[Revision tracking records]
_ _ _ _

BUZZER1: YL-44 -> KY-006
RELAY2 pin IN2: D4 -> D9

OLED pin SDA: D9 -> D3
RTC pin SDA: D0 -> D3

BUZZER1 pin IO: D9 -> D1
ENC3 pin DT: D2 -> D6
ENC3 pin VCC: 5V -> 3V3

_ _ _ _

◆ Task goal: Down to the last line, give the records again exactly.

◆ Written answer:
BUZZER1: YL-44 -> KY-006
RELAY2 pin IN2: D4 -> D9

OLED pin SDA: D9 -> D3
RTC pin SDA: D0 -> D3

BUZZER1 pin IO: D9 -> D1
ENC3 pin DT: D2 -> D6
ENC3 pin VCC: 5V -> 3V3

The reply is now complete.